◆ What you will do
Read the lines below and count those that have the word "niebieski". Respond with the number only.

[Items from a data source]
━━━━━━━━━━━━━━━━━━━━━━━━━━━━━━
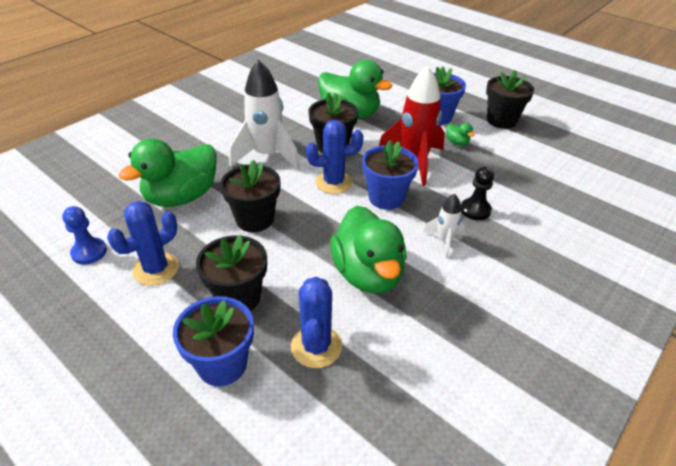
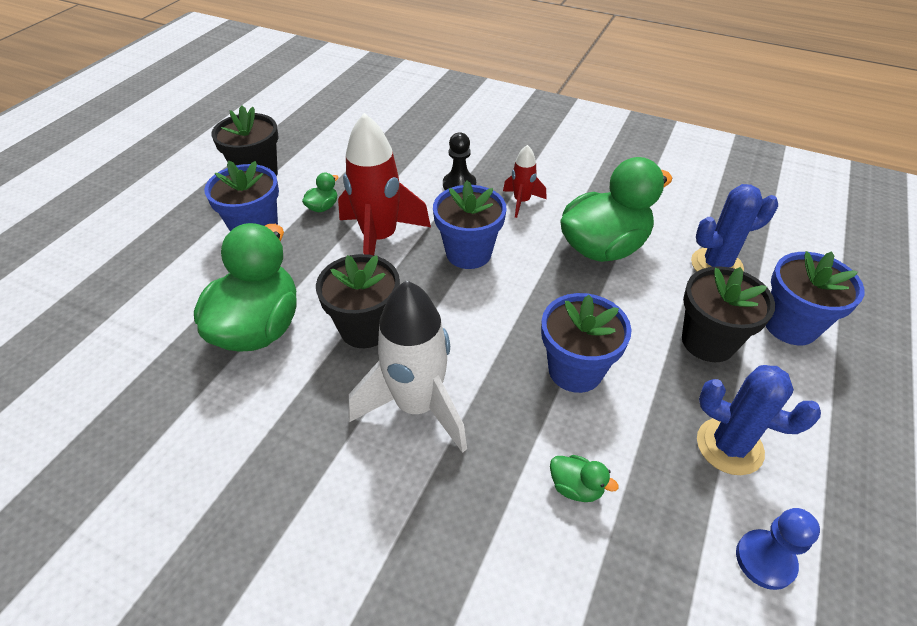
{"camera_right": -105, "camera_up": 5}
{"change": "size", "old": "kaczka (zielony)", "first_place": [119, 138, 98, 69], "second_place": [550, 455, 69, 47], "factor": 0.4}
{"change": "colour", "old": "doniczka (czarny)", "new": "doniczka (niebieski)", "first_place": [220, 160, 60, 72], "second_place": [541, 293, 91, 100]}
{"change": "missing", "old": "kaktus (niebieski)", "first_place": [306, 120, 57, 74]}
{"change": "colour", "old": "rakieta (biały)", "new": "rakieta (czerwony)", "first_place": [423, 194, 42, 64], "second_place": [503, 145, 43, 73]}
━━━━━━━━━━━━━━━━━━━━━━━━━━━━━━
◆ Result
2